■ GIVEN RECORDS ■
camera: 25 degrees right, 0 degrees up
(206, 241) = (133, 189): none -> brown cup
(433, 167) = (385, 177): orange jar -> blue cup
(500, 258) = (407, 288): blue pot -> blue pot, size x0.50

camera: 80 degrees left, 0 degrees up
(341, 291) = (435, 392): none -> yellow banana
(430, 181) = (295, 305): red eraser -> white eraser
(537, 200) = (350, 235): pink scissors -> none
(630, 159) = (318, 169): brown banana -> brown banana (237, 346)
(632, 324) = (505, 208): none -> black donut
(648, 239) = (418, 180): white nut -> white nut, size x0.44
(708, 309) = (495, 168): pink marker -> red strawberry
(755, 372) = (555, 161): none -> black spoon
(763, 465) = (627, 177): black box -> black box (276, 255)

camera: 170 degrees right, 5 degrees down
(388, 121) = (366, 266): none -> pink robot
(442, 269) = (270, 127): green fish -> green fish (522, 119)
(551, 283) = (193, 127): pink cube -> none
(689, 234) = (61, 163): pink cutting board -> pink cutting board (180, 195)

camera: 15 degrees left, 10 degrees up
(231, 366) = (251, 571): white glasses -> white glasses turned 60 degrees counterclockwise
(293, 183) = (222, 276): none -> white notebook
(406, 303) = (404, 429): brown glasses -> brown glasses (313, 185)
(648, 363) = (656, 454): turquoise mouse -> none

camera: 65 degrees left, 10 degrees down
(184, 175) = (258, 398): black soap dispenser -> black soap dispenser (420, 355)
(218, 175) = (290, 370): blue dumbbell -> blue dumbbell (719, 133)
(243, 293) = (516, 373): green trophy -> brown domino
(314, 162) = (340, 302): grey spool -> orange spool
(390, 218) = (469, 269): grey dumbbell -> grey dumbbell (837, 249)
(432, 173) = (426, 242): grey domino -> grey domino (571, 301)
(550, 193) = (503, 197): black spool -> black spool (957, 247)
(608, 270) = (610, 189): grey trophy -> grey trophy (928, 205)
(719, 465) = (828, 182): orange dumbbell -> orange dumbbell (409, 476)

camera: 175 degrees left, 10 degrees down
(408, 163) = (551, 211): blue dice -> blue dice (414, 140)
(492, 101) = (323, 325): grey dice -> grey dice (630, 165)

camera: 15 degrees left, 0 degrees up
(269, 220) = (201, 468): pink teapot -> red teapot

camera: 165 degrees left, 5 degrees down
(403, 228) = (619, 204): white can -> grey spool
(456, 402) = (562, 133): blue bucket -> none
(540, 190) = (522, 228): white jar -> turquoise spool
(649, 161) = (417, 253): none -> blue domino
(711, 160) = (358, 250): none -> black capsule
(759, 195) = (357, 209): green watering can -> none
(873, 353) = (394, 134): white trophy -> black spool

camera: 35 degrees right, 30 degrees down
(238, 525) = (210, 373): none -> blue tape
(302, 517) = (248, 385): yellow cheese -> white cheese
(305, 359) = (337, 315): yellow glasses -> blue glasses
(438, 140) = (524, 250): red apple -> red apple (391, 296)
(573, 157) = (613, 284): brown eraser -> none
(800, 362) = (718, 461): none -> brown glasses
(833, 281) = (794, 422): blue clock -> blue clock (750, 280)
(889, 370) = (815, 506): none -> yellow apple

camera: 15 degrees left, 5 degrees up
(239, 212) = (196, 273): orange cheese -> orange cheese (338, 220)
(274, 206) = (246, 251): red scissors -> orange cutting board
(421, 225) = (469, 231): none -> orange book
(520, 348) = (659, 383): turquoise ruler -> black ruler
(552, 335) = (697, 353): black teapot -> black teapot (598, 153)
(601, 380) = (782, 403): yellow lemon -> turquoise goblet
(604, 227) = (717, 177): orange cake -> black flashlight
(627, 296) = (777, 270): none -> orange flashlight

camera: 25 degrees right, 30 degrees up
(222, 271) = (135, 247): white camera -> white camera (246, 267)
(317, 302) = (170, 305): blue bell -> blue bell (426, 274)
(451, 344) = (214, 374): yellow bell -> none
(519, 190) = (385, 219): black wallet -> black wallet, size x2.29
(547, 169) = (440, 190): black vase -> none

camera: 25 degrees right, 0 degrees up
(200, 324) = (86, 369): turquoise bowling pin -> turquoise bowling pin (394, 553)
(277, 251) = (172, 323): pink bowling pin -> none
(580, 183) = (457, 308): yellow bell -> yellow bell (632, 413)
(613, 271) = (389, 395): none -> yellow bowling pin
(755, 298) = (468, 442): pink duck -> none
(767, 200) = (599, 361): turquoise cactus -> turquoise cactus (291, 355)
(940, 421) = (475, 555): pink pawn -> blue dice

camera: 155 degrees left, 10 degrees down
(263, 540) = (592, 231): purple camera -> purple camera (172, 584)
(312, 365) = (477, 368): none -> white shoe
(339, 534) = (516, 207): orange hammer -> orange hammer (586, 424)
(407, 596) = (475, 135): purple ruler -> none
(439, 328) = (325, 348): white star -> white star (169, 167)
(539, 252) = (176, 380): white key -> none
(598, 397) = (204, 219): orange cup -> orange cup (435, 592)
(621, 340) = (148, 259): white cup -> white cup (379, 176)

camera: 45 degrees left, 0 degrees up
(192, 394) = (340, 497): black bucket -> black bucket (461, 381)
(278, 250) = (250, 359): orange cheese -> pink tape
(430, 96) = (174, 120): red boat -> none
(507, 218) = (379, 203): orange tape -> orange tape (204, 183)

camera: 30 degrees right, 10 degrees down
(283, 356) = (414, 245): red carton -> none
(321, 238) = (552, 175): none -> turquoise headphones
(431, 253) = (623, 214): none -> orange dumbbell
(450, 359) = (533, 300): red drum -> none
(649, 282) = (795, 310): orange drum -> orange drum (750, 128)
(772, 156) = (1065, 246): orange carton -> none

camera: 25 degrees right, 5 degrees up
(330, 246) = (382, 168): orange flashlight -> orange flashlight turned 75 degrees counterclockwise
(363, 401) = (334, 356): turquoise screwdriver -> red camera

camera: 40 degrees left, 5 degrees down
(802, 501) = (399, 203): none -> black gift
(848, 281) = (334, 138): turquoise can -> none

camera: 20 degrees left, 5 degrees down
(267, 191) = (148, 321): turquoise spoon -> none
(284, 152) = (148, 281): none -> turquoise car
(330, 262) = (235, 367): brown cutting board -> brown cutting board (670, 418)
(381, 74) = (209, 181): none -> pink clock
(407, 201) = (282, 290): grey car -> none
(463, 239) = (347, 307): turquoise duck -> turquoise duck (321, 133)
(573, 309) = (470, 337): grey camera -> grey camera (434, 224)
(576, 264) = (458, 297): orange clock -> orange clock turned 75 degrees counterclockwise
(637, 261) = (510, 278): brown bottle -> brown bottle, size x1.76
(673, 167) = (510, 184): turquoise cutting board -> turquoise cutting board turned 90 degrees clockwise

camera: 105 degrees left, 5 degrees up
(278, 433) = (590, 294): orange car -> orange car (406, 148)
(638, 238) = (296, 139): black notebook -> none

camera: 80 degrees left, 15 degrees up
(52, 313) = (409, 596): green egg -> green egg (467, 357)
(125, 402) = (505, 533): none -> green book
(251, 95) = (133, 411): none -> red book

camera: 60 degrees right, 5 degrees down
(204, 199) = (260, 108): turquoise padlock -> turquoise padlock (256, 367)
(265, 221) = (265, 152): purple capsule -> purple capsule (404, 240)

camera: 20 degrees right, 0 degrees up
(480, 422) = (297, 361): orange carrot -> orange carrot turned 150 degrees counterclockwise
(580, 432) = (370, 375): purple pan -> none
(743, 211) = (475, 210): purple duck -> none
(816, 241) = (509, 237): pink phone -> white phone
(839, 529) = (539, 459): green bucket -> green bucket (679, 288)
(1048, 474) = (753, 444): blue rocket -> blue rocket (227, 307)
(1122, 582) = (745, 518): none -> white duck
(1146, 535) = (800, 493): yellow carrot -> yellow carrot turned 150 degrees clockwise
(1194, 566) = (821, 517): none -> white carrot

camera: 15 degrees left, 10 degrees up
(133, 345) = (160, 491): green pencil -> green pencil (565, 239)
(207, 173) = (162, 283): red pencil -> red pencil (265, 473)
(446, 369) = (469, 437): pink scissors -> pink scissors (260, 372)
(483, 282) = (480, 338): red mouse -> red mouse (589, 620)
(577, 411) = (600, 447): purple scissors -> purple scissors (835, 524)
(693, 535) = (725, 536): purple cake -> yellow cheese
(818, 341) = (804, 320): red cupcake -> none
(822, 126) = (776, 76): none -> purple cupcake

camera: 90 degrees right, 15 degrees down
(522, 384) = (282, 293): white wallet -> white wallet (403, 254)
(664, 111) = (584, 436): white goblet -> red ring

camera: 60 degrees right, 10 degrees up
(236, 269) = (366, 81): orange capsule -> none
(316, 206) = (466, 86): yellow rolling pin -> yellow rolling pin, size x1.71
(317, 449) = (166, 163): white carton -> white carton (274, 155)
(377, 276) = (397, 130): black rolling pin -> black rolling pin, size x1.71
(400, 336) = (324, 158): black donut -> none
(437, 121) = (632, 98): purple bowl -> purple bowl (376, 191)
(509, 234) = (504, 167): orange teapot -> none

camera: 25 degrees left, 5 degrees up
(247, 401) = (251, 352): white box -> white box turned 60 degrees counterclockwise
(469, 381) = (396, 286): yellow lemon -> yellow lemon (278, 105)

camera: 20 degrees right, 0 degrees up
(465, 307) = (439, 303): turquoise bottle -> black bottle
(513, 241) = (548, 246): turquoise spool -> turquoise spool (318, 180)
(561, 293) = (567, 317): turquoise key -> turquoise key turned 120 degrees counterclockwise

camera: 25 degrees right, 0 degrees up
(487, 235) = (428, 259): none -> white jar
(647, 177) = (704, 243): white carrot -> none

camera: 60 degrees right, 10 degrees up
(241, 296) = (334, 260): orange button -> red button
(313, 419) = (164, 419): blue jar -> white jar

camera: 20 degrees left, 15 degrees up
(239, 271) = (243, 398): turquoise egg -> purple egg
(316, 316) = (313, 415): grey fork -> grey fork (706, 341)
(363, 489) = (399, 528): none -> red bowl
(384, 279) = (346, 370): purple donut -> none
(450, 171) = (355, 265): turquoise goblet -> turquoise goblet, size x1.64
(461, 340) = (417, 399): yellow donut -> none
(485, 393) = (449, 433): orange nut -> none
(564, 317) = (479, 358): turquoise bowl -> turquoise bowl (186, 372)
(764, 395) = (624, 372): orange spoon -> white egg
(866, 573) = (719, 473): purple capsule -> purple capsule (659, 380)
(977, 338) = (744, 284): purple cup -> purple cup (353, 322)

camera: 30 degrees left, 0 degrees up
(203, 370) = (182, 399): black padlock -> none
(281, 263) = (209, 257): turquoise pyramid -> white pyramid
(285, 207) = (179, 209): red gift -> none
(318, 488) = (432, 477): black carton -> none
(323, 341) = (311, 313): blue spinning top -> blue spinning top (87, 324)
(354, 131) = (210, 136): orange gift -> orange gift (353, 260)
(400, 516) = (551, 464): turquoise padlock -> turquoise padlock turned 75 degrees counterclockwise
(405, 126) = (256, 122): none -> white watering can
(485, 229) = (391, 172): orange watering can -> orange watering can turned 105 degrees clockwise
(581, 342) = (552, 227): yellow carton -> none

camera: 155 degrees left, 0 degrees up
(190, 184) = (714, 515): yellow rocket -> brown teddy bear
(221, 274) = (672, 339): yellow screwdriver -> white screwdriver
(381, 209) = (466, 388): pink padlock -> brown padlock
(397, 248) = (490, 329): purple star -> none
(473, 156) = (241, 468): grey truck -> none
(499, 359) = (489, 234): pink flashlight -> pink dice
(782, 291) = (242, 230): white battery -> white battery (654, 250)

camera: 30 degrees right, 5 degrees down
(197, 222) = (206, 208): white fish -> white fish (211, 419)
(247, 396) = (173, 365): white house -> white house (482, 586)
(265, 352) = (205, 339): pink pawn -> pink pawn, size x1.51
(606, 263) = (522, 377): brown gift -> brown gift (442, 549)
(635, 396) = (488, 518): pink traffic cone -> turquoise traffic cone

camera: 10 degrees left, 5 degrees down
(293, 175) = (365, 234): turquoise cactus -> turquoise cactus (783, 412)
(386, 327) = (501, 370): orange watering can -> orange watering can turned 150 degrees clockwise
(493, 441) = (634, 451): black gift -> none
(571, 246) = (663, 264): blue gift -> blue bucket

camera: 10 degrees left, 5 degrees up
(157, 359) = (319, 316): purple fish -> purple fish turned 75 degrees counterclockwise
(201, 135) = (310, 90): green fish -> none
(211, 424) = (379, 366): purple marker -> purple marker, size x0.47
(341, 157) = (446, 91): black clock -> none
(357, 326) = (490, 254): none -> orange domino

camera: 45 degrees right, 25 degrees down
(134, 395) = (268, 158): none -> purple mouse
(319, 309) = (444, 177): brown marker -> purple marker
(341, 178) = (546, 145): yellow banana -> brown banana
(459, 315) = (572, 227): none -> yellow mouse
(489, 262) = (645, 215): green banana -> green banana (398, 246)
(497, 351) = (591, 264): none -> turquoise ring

■ TASK OBJECTIVE ■
Quote the data above verbatim from its first line to the line that includes "(537, 200) = (350, 235): pink", with both boundary lines retained.

■ TASK RESULT ■
camera: 25 degrees right, 0 degrees up
(206, 241) = (133, 189): none -> brown cup
(433, 167) = (385, 177): orange jar -> blue cup
(500, 258) = (407, 288): blue pot -> blue pot, size x0.50

camera: 80 degrees left, 0 degrees up
(341, 291) = (435, 392): none -> yellow banana
(430, 181) = (295, 305): red eraser -> white eraser
(537, 200) = (350, 235): pink scissors -> none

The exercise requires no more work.